Exercise description => Would you retype the line that contains "type=added; after=Roboter (grün);" and all lines following it to the end of the entries below, exactly and without pictures?

Entries supplied =>
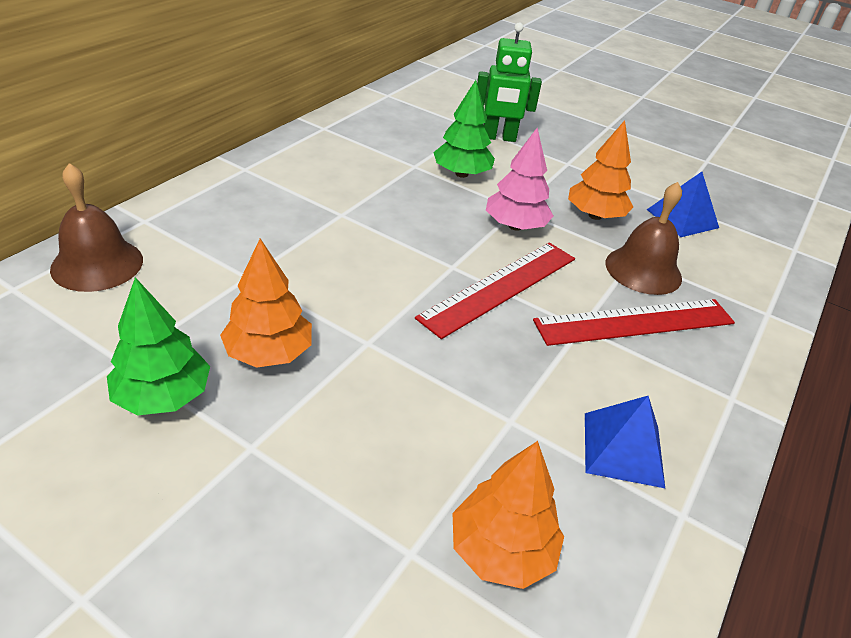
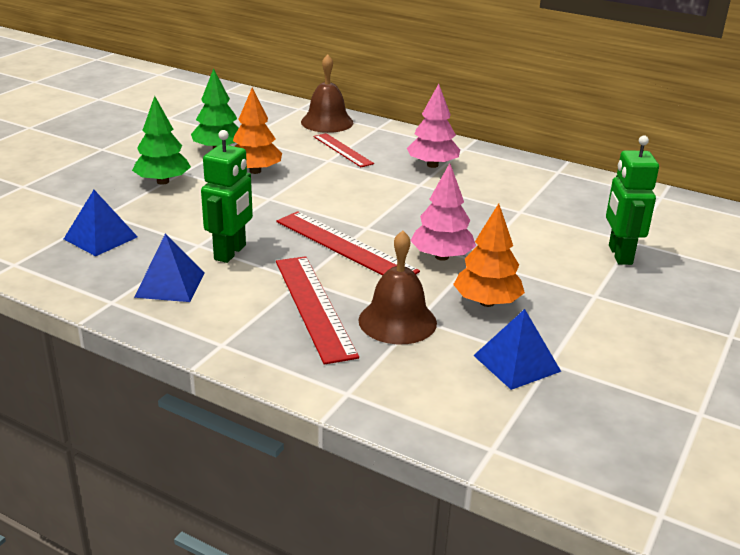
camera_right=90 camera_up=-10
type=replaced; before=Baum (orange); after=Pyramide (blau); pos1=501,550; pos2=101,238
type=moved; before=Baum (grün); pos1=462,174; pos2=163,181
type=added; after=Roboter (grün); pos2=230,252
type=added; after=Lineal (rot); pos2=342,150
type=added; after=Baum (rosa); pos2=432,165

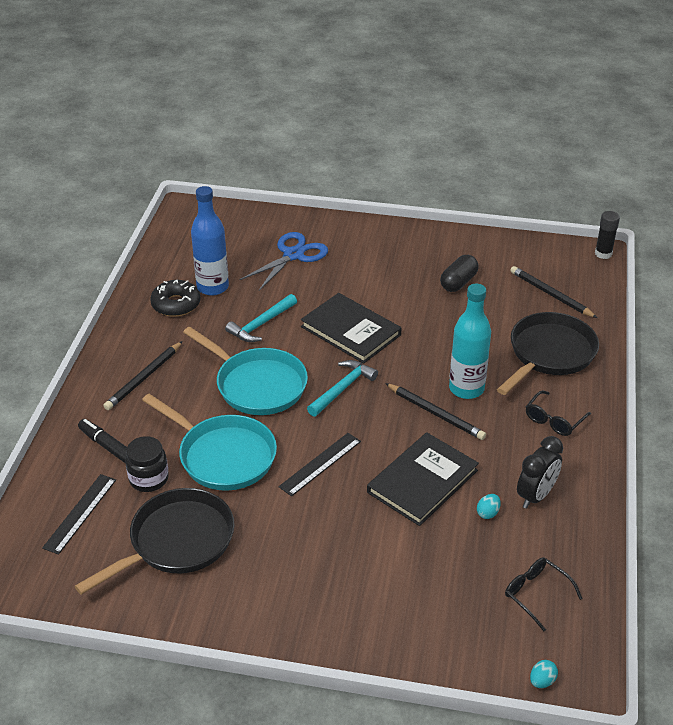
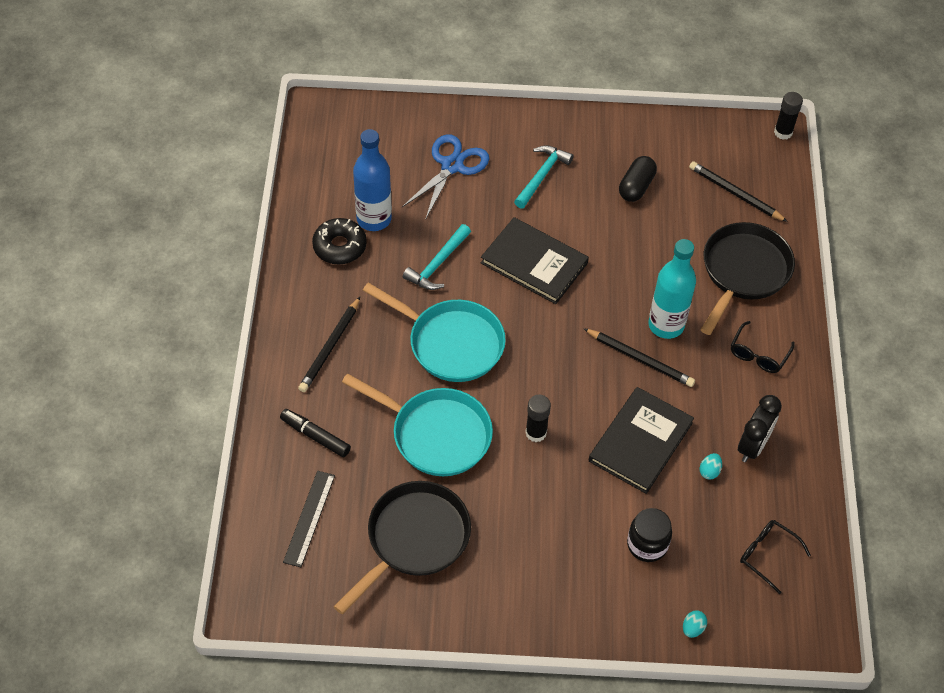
camera_right=-10 camera_up=15
type=moved; before=Hammer (türkis); pos1=342,388; pos2=541,176
type=replaced; before=Lineal (schwarz); after=Klebestift (schwarz); pos1=320,464; pos2=536,433
type=moved; before=Einmachglas (schwarz); pos1=149,479; pos2=647,544
type=moved; before=Ei (türkis); pos1=542,681; pos2=693,628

Solution for this problem =>
type=added; after=Roboter (grün); pos2=230,252
type=added; after=Lineal (rot); pos2=342,150
type=added; after=Baum (rosa); pos2=432,165

camera_right=-10 camera_up=15
type=moved; before=Hammer (türkis); pos1=342,388; pos2=541,176
type=replaced; before=Lineal (schwarz); after=Klebestift (schwarz); pos1=320,464; pos2=536,433
type=moved; before=Einmachglas (schwarz); pos1=149,479; pos2=647,544
type=moved; before=Ei (türkis); pos1=542,681; pos2=693,628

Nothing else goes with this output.